▶ WHAT YOU NEED TO DO
Please copy exactly the lines from the top of the data through the line containing "(526, 454) = (555, 274): pink", and nothing else.

(Items listed in a dataset)
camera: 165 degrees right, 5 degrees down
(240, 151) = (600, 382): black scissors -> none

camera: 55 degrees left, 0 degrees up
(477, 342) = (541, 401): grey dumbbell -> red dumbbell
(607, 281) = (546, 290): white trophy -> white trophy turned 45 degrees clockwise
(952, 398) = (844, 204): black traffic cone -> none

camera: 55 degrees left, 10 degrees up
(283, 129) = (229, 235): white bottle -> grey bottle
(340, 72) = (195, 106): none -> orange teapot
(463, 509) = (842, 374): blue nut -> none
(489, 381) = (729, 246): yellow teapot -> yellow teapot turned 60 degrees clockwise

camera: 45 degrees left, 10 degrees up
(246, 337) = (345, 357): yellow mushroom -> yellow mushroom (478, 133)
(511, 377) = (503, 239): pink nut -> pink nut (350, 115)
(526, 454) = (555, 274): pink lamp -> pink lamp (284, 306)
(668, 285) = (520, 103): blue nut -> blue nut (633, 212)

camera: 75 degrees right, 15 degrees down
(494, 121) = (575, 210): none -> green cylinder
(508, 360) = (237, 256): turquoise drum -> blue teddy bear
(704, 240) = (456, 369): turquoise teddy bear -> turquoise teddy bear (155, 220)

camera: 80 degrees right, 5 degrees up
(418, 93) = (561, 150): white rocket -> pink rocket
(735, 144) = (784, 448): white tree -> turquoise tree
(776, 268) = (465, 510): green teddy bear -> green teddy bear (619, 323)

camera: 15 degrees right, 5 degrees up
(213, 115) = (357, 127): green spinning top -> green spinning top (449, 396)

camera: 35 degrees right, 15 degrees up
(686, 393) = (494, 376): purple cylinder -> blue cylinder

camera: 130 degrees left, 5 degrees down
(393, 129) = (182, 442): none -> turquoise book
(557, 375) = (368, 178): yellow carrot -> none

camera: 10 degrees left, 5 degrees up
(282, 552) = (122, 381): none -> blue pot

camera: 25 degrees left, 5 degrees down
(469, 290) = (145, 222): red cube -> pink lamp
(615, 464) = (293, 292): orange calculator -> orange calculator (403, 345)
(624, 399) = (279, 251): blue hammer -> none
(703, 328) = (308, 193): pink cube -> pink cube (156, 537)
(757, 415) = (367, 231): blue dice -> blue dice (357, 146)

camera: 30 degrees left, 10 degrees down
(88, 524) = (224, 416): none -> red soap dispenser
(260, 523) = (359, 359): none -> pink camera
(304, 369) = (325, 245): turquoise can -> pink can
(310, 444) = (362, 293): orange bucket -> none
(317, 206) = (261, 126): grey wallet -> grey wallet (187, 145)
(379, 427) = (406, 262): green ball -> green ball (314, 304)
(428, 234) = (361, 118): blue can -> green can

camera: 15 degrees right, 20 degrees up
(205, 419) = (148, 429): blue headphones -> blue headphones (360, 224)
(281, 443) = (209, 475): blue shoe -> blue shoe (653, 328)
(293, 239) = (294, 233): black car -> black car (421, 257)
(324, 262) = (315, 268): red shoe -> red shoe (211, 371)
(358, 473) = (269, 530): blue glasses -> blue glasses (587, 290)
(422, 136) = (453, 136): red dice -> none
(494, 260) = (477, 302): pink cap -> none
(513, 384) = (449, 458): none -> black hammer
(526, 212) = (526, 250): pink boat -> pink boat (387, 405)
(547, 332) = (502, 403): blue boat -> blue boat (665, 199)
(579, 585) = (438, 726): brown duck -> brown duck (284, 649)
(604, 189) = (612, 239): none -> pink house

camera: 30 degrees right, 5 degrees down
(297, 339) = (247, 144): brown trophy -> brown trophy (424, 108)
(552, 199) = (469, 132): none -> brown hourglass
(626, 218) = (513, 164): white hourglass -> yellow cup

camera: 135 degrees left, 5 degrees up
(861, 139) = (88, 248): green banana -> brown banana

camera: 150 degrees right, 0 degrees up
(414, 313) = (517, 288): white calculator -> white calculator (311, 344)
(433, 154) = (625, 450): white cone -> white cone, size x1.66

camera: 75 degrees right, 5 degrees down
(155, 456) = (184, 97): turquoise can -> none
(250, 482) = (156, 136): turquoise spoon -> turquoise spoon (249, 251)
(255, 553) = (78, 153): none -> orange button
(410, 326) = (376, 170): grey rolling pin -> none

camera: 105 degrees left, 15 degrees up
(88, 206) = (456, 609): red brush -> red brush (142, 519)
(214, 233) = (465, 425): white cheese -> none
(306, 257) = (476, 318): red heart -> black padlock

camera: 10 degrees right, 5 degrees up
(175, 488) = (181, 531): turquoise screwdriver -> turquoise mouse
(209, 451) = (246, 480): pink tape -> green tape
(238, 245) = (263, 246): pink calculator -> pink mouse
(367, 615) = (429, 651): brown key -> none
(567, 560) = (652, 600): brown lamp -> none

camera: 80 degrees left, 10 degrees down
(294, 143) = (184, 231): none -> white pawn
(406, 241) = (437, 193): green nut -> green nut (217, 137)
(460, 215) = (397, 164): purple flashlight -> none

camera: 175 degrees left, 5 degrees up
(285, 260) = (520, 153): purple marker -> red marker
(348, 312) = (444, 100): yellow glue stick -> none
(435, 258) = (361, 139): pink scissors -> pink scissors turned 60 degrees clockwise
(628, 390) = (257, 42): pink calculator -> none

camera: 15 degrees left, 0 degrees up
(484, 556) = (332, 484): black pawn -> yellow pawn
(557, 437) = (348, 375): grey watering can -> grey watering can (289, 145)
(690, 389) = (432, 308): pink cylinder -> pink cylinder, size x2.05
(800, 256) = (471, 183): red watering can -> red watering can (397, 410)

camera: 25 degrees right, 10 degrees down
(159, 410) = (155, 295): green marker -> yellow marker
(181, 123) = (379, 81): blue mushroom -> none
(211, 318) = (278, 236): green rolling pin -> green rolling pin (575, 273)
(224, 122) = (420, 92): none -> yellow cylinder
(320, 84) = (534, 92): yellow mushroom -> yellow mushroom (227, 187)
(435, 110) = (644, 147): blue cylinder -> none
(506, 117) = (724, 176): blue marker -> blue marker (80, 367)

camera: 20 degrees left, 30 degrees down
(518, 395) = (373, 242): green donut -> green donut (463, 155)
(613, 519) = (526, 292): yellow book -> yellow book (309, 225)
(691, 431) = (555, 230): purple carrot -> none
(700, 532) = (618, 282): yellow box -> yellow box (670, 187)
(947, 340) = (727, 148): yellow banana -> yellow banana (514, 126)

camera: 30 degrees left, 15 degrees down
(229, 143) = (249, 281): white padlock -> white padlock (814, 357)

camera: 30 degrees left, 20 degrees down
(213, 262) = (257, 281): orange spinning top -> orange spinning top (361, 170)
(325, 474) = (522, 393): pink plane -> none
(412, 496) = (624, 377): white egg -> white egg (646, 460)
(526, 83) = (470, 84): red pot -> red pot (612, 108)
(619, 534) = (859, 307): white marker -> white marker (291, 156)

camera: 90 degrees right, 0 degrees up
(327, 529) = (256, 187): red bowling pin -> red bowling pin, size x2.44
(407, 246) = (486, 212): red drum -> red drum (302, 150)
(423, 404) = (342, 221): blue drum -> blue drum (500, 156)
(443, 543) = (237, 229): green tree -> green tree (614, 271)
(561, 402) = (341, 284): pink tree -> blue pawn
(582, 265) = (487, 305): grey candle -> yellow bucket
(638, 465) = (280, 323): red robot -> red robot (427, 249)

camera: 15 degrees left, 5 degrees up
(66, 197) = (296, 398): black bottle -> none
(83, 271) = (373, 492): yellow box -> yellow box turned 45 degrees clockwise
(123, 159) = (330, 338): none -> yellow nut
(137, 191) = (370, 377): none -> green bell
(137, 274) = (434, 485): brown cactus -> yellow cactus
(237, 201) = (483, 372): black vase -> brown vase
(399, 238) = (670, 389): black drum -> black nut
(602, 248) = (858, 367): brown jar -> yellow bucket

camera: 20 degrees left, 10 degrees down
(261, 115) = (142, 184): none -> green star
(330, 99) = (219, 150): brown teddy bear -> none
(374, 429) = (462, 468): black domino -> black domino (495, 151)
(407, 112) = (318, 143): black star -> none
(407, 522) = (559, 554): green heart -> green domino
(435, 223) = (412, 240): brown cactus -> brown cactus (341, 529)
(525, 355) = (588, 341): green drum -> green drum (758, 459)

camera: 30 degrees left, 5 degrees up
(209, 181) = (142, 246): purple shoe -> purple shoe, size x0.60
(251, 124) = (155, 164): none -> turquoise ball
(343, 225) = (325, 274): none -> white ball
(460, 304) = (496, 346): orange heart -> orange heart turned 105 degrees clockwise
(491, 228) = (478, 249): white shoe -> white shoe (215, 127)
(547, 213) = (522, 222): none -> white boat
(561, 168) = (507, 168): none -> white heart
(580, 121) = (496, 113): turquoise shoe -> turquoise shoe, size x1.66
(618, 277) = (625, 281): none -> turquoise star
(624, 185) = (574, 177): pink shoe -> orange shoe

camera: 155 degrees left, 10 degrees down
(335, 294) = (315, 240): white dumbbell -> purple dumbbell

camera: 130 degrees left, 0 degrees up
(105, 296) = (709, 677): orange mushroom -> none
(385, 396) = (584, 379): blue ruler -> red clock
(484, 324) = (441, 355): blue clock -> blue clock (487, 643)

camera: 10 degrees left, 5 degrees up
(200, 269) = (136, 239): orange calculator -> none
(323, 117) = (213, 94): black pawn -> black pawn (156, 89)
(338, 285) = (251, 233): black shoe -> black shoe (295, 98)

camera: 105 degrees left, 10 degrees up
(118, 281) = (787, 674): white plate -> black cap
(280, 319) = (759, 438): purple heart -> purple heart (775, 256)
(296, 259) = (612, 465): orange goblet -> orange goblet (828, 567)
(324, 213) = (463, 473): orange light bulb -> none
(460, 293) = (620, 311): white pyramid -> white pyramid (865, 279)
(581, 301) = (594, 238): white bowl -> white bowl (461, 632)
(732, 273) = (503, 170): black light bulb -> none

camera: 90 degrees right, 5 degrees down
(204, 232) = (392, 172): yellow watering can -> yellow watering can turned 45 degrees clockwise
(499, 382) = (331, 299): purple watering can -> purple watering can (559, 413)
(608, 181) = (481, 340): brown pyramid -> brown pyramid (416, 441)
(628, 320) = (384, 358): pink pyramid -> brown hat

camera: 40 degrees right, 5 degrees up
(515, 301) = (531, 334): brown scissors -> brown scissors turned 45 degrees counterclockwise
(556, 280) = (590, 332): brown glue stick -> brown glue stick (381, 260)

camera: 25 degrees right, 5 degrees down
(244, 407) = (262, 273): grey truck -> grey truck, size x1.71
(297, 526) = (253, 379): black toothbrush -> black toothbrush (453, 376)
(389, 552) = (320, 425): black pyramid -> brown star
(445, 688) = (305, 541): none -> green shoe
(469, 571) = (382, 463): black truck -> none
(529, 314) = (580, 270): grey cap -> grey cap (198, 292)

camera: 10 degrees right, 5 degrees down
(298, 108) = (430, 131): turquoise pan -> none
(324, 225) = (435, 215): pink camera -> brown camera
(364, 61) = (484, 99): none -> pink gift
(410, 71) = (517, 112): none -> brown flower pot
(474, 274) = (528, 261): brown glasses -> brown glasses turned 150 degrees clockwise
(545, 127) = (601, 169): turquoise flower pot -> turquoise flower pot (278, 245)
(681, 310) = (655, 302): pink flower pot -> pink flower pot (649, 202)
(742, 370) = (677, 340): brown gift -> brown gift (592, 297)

▶ TASK RESPONSE
camera: 165 degrees right, 5 degrees down
(240, 151) = (600, 382): black scissors -> none

camera: 55 degrees left, 0 degrees up
(477, 342) = (541, 401): grey dumbbell -> red dumbbell
(607, 281) = (546, 290): white trophy -> white trophy turned 45 degrees clockwise
(952, 398) = (844, 204): black traffic cone -> none

camera: 55 degrees left, 10 degrees up
(283, 129) = (229, 235): white bottle -> grey bottle
(340, 72) = (195, 106): none -> orange teapot
(463, 509) = (842, 374): blue nut -> none
(489, 381) = (729, 246): yellow teapot -> yellow teapot turned 60 degrees clockwise

camera: 45 degrees left, 10 degrees up
(246, 337) = (345, 357): yellow mushroom -> yellow mushroom (478, 133)
(511, 377) = (503, 239): pink nut -> pink nut (350, 115)
(526, 454) = (555, 274): pink lamp -> pink lamp (284, 306)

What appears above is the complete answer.